__Instructions for the task__. Reproduce the records below in full and exactly, without their images.

** Data for analysis follows **

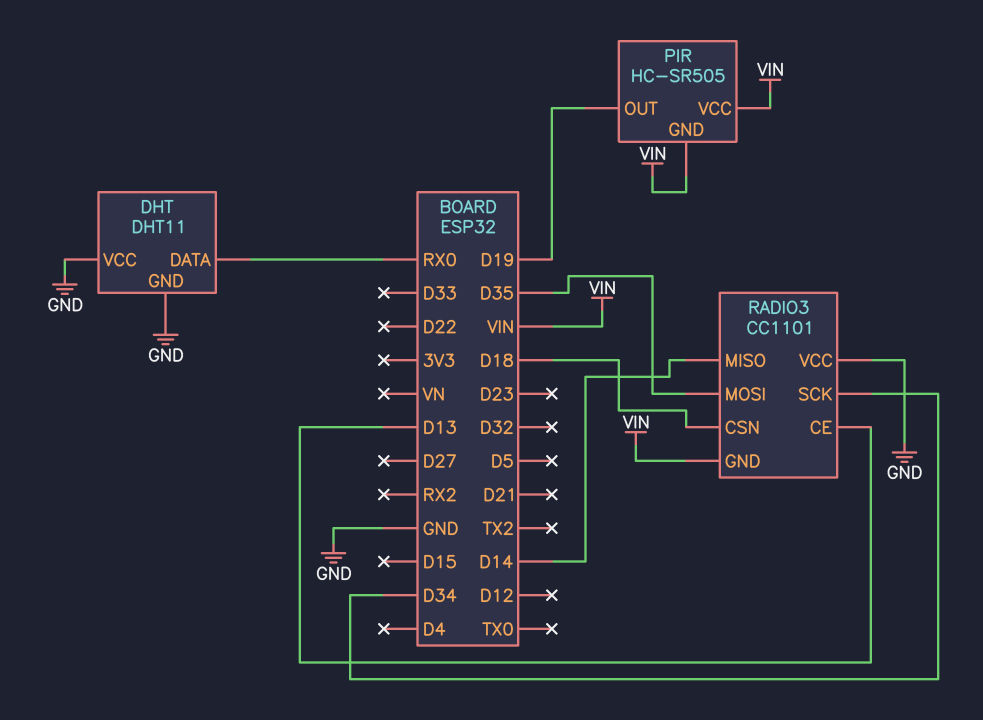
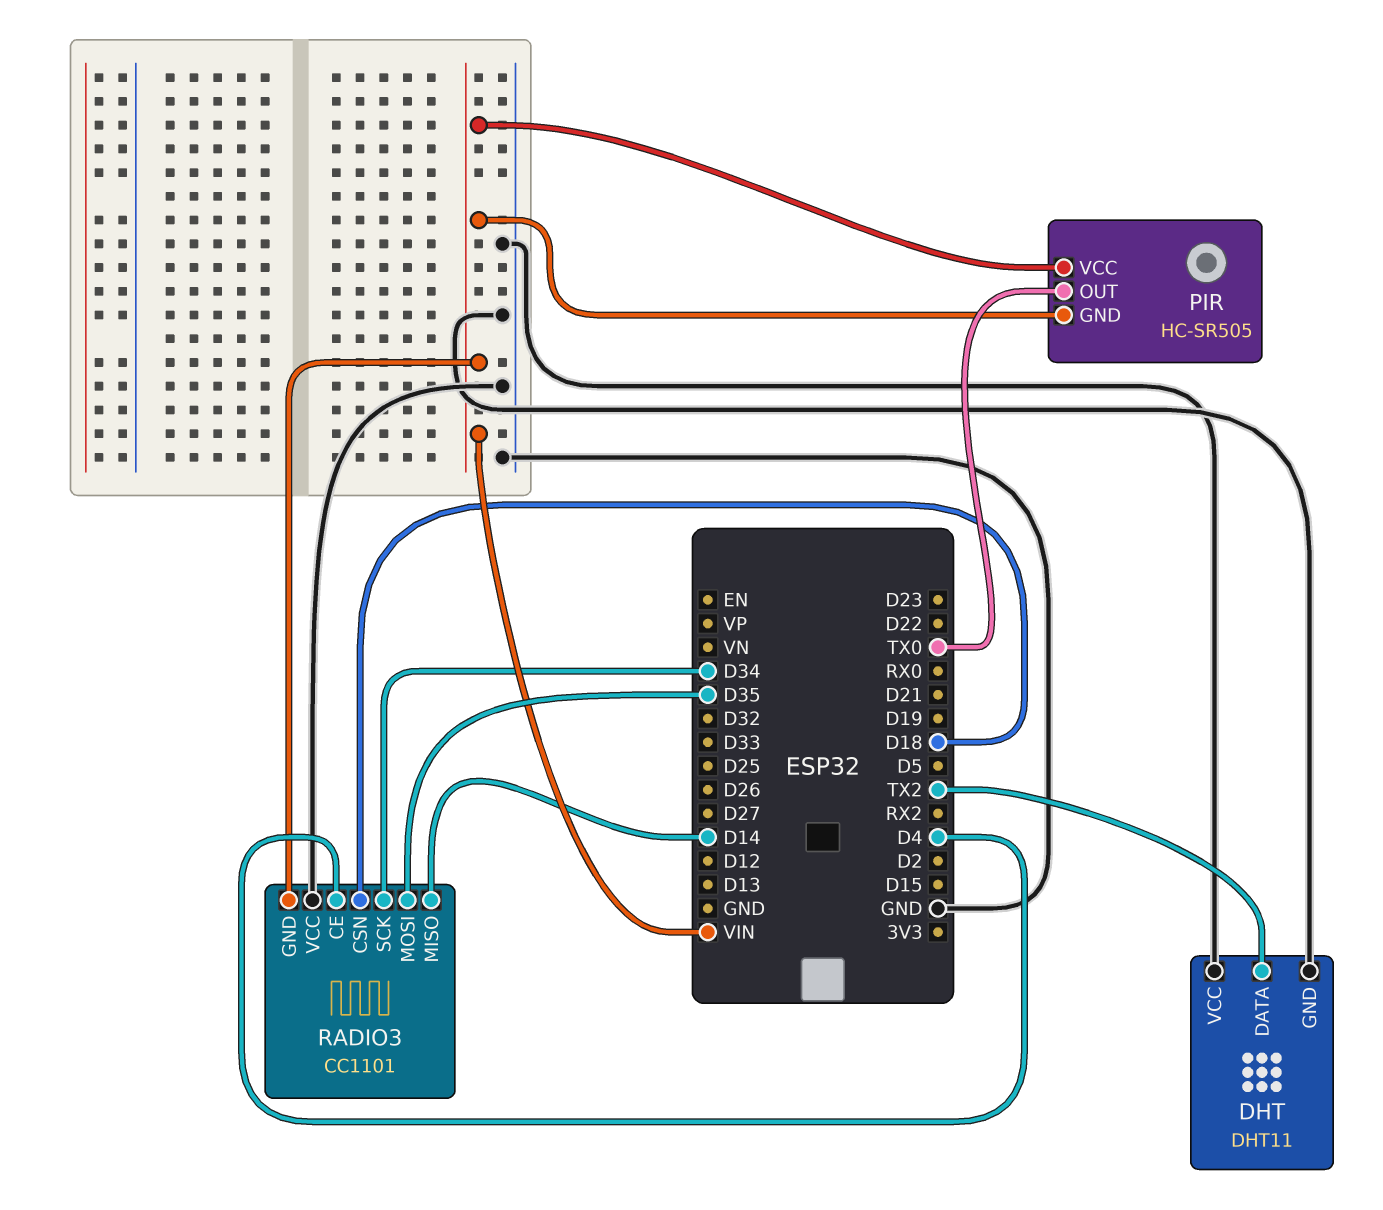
DHT pin DATA: RX0 -> TX2
PIR pin OUT: D19 -> TX0
RADIO3 pin CE: D13 -> D4

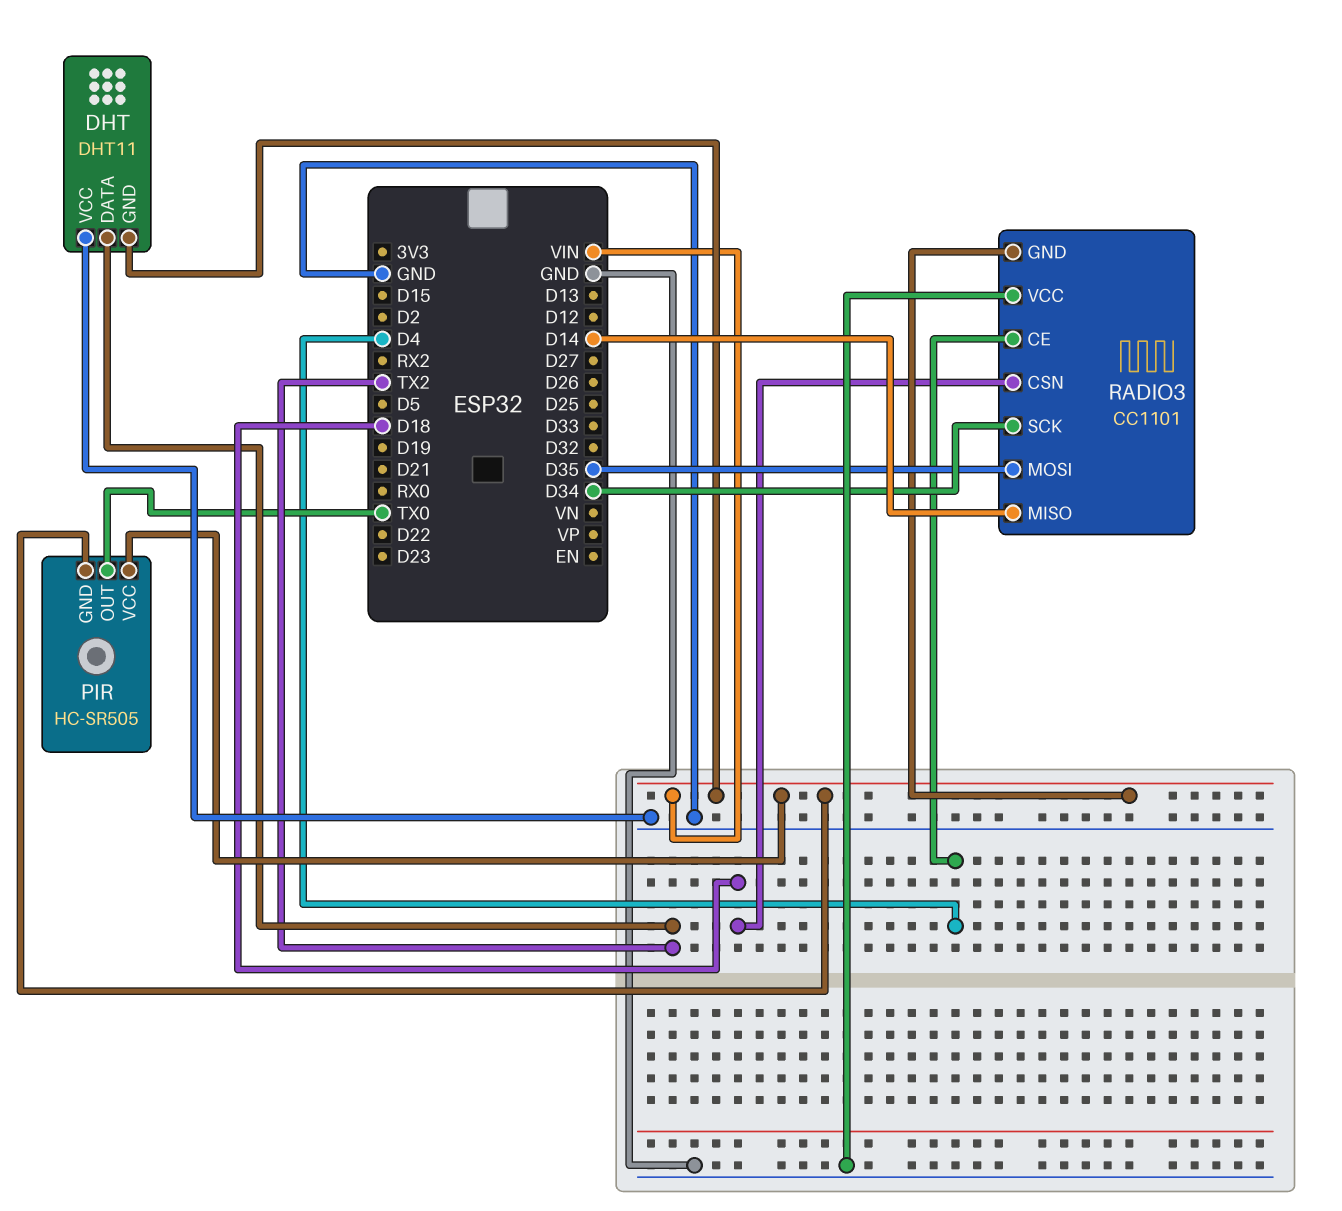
DHT pin GND: GND -> VIN

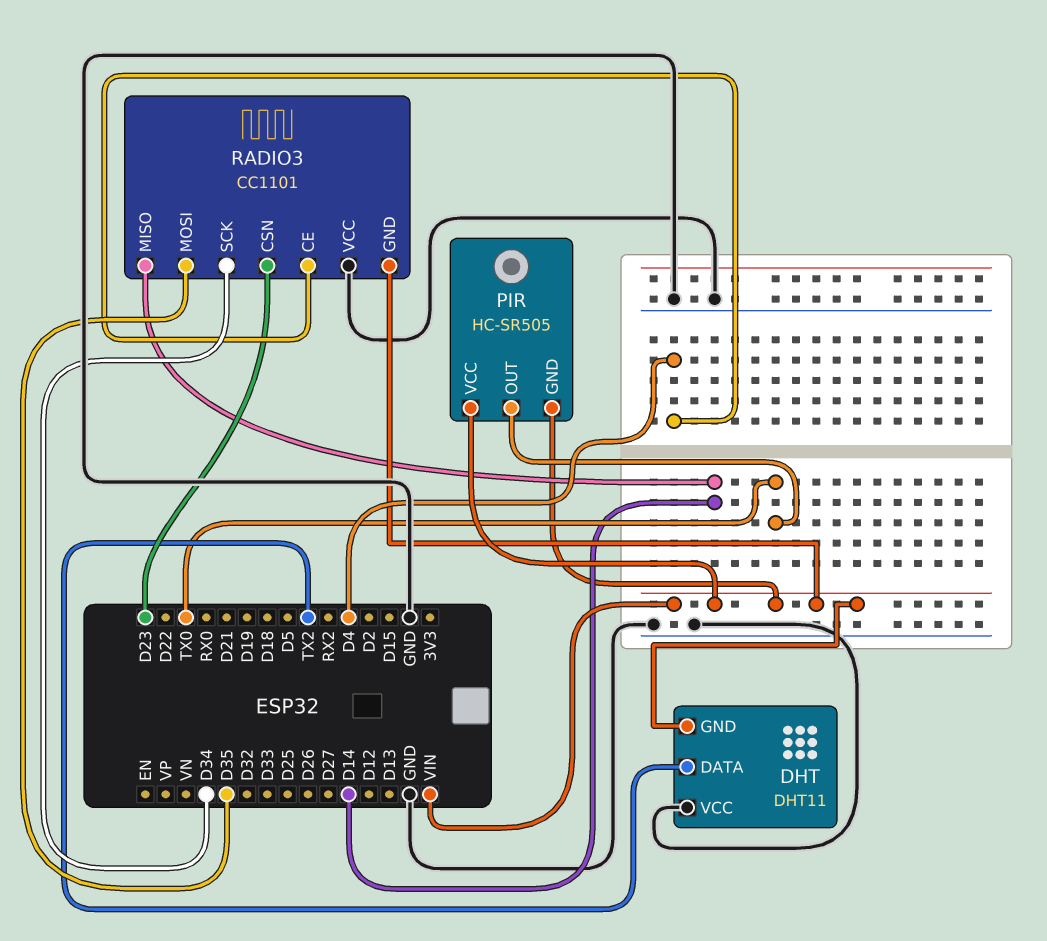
RADIO3 pin CSN: D18 -> D23

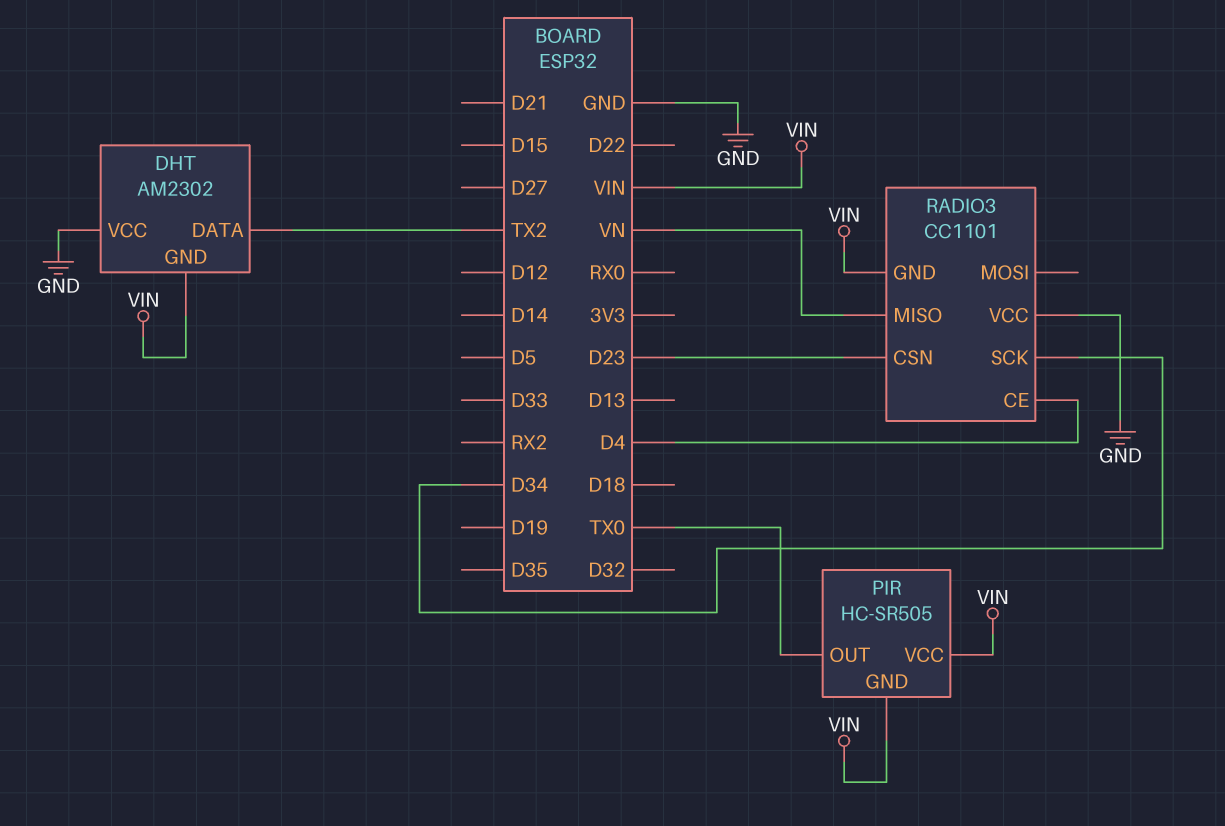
DHT: DHT11 -> AM2302
RADIO3 pin MISO: D14 -> VN
RADIO3 pin MOSI: D35 -> none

** End of Data for analysis **

__Task result__.
DHT pin DATA: RX0 -> TX2
PIR pin OUT: D19 -> TX0
RADIO3 pin CE: D13 -> D4

DHT pin GND: GND -> VIN

RADIO3 pin CSN: D18 -> D23

DHT: DHT11 -> AM2302
RADIO3 pin MISO: D14 -> VN
RADIO3 pin MOSI: D35 -> none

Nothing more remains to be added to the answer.